### About this task
Would you output the listing exactly, with every image omitted?
──────── Data shown ────────
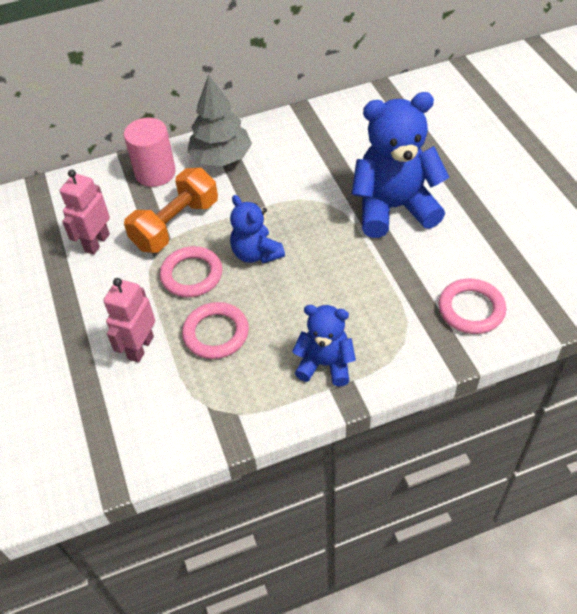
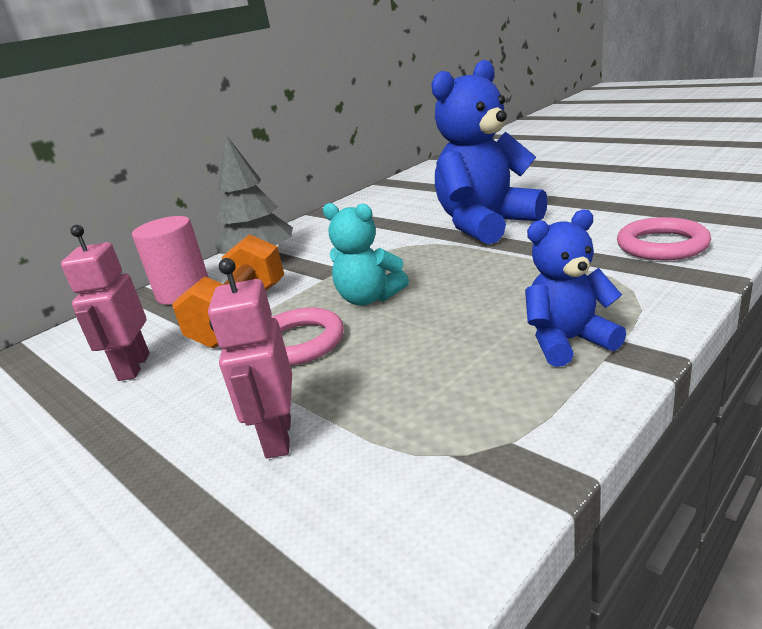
camera: 25 degrees left, 25 degrees down
(216, 333) = (385, 376): pink ring -> none
(256, 253) = (369, 298): blue teddy bear -> turquoise teddy bear

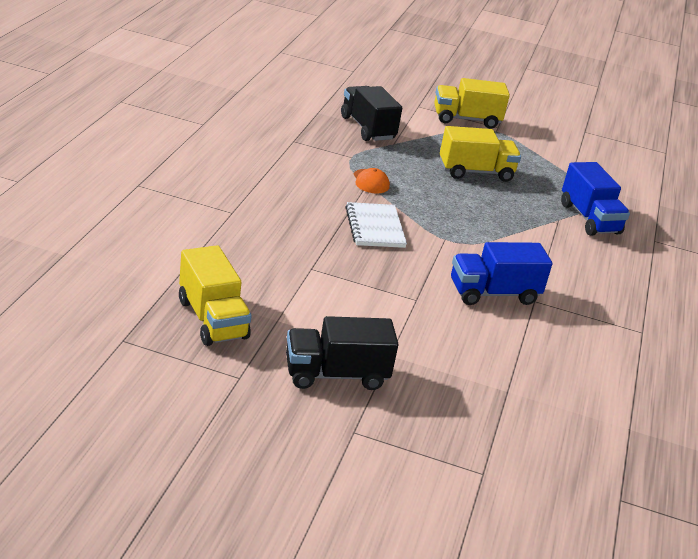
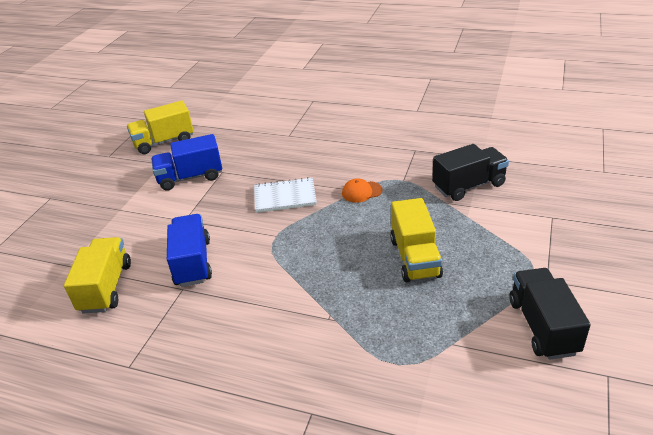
camera: 100 degrees right, 5 degrees up
(336, 374) = (103, 188): black truck -> black truck (543, 326)
(466, 119) = (546, 253): yellow truck -> yellow truck (106, 287)
(589, 219) = (345, 349): blue truck -> blue truck (190, 177)

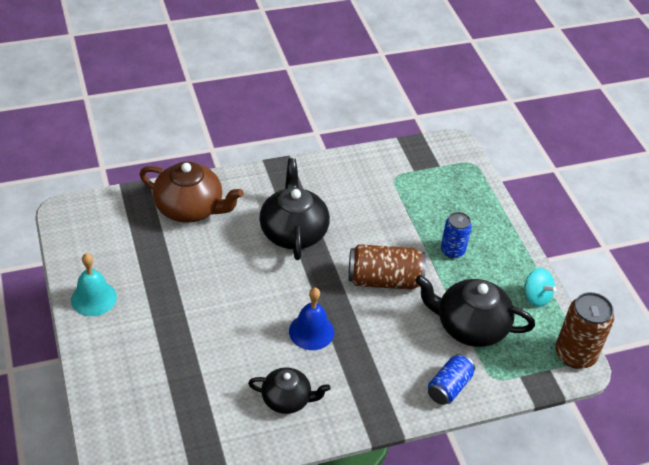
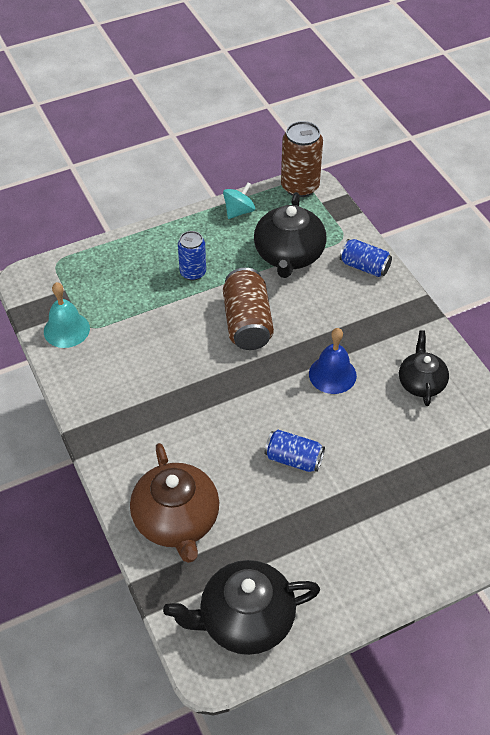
camera: 95 degrees left, 5 degrees up
(93, 298) = (348, 591): turquoise bell -> turquoise bell (66, 330)
(190, 208) = (177, 520): brown teapot -> brown teapot turned 150 degrees clockwise
(226, 287) = (293, 459): none -> blue can
(293, 232) = (195, 409): black teapot -> black teapot (245, 620)

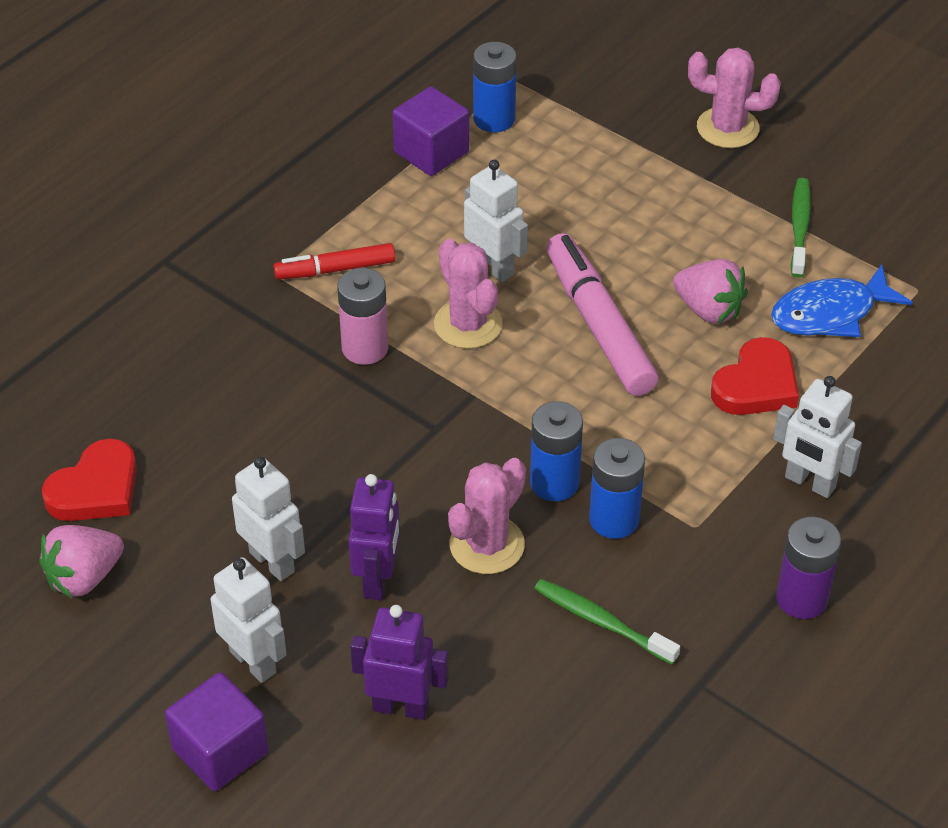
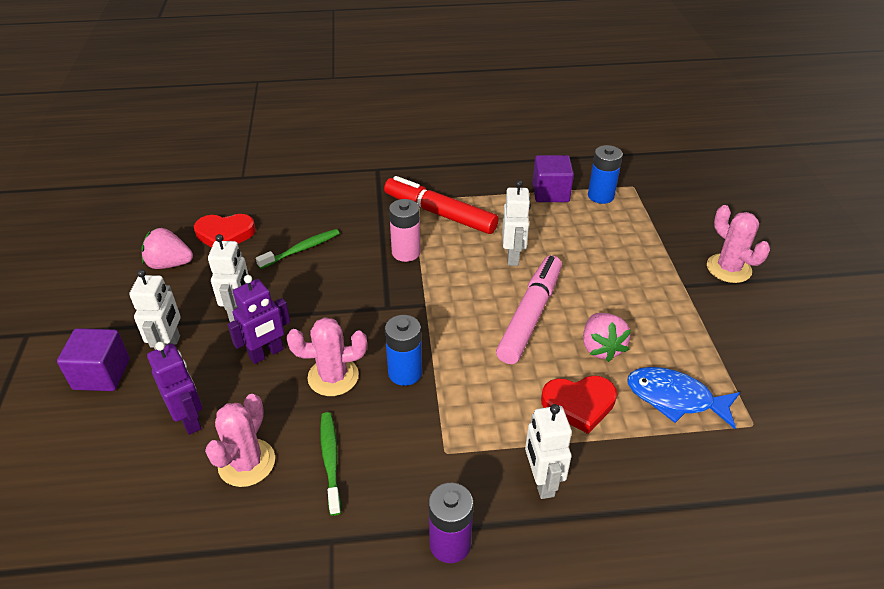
camera: 45 degrees right, 5 degrees down
(335, 269) = (439, 213): red marker -> red marker, size x1.71
(468, 324) = (466, 273): pink cactus -> pink cactus (247, 463)
(614, 519) = (408, 414): blue battery -> none
(800, 227) = (712, 342): green toothbrush -> green toothbrush (301, 249)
────────
### Answer to this exercise
camera: 25 degrees left, 25 degrees down
(216, 333) = (385, 376): pink ring -> none
(256, 253) = (369, 298): blue teddy bear -> turquoise teddy bear

camera: 100 degrees right, 5 degrees up
(336, 374) = (103, 188): black truck -> black truck (543, 326)
(466, 119) = (546, 253): yellow truck -> yellow truck (106, 287)
(589, 219) = (345, 349): blue truck -> blue truck (190, 177)

camera: 95 degrees left, 5 degrees up
(93, 298) = (348, 591): turquoise bell -> turquoise bell (66, 330)
(190, 208) = (177, 520): brown teapot -> brown teapot turned 150 degrees clockwise
(226, 287) = (293, 459): none -> blue can
(293, 232) = (195, 409): black teapot -> black teapot (245, 620)

camera: 45 degrees right, 5 degrees down
(335, 269) = (439, 213): red marker -> red marker, size x1.71
(468, 324) = (466, 273): pink cactus -> pink cactus (247, 463)
(614, 519) = (408, 414): blue battery -> none
(800, 227) = (712, 342): green toothbrush -> green toothbrush (301, 249)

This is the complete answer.